-- EXERCISE PROMPT --
In the entries below, which lines run from the one containing "The scarlet_pump_bottle at" to the one containing "The rosy_tea_pot at"? Copy exactly those lines, ends included, and no others.

-- THE RECORDS --
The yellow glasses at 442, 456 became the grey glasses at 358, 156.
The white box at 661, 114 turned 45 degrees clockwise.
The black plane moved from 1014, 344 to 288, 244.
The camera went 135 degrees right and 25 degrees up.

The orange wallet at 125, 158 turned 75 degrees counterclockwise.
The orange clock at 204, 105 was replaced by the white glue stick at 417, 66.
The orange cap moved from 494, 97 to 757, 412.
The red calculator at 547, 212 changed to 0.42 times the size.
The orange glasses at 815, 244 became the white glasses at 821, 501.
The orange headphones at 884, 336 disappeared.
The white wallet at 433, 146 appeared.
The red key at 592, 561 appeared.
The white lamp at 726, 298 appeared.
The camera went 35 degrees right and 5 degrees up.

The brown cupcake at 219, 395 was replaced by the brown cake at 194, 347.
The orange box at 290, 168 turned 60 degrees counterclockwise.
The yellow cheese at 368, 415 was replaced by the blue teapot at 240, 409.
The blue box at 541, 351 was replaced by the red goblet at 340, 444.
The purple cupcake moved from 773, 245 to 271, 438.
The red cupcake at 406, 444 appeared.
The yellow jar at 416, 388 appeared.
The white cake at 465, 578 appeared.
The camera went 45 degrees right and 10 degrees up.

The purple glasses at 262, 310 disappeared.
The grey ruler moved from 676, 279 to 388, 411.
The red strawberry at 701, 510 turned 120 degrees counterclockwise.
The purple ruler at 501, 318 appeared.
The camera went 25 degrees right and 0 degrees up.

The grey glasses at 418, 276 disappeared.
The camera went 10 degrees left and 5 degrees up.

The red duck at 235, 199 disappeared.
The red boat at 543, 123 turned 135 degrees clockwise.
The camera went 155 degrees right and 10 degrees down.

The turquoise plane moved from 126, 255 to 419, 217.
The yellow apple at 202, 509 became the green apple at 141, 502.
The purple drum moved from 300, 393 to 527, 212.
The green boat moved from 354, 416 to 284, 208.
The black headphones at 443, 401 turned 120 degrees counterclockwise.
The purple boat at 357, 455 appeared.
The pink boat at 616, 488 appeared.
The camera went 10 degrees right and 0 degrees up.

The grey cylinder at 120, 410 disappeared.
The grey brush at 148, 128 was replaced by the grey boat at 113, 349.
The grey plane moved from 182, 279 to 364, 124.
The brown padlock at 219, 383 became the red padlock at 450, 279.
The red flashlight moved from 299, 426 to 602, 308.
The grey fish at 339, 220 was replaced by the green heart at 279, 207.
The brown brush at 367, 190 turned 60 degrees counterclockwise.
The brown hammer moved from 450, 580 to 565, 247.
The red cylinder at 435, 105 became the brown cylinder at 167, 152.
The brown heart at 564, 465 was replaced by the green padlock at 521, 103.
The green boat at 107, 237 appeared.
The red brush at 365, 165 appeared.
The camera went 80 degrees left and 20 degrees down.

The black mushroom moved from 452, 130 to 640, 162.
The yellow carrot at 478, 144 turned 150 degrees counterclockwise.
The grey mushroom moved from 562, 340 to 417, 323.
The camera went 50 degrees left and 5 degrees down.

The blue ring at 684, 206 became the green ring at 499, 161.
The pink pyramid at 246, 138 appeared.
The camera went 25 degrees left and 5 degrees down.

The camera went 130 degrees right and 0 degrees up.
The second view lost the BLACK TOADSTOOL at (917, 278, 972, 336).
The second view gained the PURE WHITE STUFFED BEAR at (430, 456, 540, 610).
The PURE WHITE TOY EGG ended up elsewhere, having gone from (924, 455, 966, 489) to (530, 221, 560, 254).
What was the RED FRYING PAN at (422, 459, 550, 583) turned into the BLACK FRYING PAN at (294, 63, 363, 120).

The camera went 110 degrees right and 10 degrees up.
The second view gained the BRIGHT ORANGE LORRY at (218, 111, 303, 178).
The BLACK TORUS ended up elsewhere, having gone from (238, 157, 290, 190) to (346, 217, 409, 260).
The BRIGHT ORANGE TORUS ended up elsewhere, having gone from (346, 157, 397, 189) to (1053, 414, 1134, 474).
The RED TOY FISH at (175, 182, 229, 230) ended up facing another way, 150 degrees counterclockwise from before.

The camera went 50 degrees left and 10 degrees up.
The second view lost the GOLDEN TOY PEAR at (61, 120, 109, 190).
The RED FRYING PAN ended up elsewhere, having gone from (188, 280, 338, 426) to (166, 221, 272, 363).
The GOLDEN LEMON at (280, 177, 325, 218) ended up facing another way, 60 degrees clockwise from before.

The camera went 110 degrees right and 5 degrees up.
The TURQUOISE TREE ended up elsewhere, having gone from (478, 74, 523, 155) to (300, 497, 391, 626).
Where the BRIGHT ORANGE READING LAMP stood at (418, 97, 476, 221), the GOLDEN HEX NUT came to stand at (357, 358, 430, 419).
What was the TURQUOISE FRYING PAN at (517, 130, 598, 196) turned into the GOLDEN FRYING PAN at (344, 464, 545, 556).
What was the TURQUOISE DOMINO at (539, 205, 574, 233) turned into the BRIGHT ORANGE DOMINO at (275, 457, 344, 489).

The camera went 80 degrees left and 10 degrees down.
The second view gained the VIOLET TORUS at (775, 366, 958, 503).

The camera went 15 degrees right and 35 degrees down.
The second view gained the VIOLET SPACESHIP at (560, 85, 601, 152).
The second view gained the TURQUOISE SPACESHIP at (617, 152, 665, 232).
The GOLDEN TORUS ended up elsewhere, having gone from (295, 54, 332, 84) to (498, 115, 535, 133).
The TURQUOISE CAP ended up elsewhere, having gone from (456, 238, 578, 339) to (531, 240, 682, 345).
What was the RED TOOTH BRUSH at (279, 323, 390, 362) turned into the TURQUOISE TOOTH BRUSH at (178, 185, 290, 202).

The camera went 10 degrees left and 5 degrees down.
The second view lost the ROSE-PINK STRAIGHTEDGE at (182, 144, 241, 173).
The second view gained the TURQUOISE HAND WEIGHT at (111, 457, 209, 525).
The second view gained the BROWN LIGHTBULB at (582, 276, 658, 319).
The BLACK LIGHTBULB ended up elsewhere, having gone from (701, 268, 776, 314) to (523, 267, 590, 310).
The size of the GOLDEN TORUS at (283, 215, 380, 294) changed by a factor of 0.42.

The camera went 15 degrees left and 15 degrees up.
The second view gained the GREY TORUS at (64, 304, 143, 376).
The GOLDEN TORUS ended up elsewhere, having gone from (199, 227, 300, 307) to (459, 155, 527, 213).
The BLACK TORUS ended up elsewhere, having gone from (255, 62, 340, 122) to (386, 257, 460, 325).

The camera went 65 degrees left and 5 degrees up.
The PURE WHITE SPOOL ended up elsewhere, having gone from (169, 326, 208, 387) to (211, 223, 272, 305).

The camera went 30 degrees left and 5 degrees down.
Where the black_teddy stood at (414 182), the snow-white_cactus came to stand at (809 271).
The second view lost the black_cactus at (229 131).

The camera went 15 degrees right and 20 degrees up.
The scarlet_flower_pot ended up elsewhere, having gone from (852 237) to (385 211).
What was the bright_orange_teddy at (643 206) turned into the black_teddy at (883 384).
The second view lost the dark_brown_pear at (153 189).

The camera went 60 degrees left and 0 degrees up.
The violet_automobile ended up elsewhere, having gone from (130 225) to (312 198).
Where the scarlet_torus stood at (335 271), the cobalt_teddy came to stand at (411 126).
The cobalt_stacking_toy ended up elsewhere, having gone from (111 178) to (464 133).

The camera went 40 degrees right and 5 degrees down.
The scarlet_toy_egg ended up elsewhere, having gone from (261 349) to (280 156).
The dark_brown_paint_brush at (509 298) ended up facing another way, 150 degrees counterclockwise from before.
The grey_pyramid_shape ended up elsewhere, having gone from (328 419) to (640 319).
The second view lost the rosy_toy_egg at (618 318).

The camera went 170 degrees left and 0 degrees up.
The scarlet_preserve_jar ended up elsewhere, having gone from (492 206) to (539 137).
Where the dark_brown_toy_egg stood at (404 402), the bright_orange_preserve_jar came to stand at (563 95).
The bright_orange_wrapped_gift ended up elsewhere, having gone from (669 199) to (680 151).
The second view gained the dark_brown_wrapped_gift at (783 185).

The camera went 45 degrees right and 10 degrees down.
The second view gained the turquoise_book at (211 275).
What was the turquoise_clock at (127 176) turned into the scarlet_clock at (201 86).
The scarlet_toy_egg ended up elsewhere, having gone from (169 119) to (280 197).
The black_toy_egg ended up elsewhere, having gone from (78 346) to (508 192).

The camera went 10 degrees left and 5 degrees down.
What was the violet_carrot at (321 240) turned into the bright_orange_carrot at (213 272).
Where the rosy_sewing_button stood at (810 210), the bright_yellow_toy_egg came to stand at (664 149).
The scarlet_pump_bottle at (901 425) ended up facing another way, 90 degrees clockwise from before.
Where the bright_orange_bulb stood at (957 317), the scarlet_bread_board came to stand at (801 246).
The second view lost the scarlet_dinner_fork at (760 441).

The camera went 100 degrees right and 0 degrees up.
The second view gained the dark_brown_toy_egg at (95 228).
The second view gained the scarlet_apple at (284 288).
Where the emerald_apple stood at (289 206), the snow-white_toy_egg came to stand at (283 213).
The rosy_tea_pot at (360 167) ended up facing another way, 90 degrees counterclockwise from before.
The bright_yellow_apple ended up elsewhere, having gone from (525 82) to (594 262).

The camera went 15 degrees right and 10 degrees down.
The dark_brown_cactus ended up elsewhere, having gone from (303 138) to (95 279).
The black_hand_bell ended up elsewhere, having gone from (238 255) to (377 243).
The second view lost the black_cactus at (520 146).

-- EXPECTED ANSWER --
The scarlet_pump_bottle at (901 425) ended up facing another way, 90 degrees clockwise from before.
Where the bright_orange_bulb stood at (957 317), the scarlet_bread_board came to stand at (801 246).
The second view lost the scarlet_dinner_fork at (760 441).

The camera went 100 degrees right and 0 degrees up.
The second view gained the dark_brown_toy_egg at (95 228).
The second view gained the scarlet_apple at (284 288).
Where the emerald_apple stood at (289 206), the snow-white_toy_egg came to stand at (283 213).
The rosy_tea_pot at (360 167) ended up facing another way, 90 degrees counterclockwise from before.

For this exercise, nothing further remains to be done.